## EXERCISE REQUIREMENTS:
Put the lines of the entries, starting at the first line and ending at the line containing "Mykola [888, 587]", into a JSON list of strings with one string per line. Leave out blank lines.

[Records from a collection]

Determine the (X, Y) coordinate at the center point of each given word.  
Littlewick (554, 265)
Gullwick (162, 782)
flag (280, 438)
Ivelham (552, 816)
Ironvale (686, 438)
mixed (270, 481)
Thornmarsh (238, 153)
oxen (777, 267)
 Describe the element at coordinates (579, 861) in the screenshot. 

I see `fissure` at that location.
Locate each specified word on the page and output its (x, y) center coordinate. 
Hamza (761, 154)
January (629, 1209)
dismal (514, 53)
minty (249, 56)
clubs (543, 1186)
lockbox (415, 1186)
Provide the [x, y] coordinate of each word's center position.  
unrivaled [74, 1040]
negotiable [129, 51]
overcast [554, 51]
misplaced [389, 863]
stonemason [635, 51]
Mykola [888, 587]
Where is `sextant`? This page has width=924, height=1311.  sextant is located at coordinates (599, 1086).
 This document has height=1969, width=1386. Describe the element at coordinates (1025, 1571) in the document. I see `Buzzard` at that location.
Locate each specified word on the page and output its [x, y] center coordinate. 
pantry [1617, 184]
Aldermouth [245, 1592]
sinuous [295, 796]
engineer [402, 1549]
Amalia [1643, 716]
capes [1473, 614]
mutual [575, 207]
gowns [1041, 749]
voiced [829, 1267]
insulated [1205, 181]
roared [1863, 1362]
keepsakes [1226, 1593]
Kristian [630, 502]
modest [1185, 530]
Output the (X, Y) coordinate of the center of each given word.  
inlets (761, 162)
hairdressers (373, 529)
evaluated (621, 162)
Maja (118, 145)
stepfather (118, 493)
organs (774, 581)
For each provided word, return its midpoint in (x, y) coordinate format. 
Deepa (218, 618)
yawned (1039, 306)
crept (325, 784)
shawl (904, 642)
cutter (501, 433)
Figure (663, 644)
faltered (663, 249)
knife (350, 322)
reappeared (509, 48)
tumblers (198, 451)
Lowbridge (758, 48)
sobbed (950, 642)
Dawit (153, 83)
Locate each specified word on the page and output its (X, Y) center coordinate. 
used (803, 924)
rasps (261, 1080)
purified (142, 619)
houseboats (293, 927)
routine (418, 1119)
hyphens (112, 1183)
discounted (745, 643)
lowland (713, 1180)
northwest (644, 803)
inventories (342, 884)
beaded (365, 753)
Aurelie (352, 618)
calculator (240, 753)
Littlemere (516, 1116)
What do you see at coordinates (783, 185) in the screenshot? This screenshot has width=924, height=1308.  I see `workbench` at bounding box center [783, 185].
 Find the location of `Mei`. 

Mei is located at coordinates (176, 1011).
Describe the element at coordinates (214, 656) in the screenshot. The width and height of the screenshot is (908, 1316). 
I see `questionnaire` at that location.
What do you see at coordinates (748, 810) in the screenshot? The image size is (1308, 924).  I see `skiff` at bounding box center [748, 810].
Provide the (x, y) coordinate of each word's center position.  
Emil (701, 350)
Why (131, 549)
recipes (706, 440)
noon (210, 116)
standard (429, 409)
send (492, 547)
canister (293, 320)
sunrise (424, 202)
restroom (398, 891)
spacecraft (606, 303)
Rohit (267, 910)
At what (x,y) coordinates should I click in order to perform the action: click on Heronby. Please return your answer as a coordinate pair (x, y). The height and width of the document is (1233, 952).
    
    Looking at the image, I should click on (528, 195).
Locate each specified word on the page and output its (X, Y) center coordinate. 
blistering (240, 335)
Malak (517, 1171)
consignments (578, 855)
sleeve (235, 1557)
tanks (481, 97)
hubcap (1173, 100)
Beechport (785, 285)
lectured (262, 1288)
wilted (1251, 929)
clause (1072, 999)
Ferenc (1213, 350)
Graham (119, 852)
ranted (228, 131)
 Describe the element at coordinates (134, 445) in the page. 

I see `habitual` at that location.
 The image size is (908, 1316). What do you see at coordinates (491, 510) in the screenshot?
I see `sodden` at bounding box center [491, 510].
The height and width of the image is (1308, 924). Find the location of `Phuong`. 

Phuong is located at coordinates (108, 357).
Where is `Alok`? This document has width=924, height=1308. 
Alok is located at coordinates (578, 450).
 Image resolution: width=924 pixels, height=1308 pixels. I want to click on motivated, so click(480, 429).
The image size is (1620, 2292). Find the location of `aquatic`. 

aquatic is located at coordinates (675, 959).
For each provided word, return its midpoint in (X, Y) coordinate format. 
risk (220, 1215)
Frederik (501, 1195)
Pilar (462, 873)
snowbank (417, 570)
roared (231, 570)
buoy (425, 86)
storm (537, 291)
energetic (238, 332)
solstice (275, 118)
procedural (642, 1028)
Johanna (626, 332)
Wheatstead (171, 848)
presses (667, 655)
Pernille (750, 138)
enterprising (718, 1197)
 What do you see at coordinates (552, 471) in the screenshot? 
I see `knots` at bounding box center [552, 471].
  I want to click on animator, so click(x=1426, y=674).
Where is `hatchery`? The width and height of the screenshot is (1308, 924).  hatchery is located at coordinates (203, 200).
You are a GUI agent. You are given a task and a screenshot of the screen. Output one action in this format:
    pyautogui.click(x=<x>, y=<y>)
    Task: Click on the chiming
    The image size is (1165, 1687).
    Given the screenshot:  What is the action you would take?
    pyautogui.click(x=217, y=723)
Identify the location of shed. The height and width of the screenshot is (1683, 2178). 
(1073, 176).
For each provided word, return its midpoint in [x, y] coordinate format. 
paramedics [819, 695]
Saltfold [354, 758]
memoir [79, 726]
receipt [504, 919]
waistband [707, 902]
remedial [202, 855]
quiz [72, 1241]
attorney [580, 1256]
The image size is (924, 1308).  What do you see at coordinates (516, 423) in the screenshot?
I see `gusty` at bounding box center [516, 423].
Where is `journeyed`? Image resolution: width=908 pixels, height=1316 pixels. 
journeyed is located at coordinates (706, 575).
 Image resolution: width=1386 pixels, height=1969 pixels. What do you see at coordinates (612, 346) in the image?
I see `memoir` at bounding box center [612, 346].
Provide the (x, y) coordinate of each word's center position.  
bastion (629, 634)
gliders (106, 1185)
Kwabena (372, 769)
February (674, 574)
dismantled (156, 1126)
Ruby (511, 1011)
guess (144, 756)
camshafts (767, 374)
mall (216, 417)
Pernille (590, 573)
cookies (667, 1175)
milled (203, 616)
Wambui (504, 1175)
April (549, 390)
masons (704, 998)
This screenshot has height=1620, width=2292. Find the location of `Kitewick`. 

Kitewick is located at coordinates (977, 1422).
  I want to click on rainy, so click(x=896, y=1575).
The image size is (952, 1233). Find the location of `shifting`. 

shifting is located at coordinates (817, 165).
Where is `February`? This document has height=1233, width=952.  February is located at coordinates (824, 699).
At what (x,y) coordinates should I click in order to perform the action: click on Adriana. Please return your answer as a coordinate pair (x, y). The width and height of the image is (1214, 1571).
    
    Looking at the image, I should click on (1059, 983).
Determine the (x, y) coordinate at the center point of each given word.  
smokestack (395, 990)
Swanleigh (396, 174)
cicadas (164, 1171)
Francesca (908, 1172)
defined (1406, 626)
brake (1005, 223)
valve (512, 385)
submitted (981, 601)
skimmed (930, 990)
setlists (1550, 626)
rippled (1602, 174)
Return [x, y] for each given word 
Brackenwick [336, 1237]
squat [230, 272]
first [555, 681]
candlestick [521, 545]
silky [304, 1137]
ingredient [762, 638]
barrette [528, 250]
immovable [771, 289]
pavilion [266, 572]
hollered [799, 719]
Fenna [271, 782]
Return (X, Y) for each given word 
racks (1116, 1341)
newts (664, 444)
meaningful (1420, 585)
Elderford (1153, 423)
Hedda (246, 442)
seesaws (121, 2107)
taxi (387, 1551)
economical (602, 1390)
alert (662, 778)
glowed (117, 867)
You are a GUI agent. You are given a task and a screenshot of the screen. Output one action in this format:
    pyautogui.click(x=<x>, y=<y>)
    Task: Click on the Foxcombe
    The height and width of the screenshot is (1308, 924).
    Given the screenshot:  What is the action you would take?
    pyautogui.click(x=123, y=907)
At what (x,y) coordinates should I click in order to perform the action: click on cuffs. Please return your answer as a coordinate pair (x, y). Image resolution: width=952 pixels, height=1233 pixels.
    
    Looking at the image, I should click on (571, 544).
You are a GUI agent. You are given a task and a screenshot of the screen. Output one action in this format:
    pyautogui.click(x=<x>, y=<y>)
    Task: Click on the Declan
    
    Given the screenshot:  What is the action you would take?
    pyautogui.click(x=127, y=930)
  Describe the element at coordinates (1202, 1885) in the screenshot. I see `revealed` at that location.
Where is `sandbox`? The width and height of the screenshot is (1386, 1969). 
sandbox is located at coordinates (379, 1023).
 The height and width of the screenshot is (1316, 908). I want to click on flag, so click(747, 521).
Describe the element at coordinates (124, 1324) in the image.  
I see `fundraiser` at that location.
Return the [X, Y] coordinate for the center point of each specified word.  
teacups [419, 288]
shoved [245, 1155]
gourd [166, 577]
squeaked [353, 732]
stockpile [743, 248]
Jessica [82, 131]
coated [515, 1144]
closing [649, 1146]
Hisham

## EXERCISE ANSWER:
[
  "Determine the (X, Y) coordinate at the center point of each given word.  ",
  "Littlewick (554, 265)",
  "Gullwick (162, 782)",
  "flag (280, 438)",
  "Ivelham (552, 816)",
  "Ironvale (686, 438)",
  "mixed (270, 481)",
  "Thornmarsh (238, 153)",
  "oxen (777, 267)",
  " Describe the element at coordinates (579, 861) in the screenshot. ",
  "I see `fissure` at that location.",
  "Locate each specified word on the page and output its (x, y) center coordinate. ",
  "Hamza (761, 154)",
  "January (629, 1209)",
  "dismal (514, 53)",
  "minty (249, 56)",
  "clubs (543, 1186)",
  "lockbox (415, 1186)",
  "Provide the [x, y] coordinate of each word's center position.  ",
  "unrivaled [74, 1040]",
  "negotiable [129, 51]",
  "overcast [554, 51]",
  "misplaced [389, 863]",
  "stonemason [635, 51]",
  "Mykola [888, 587]"
]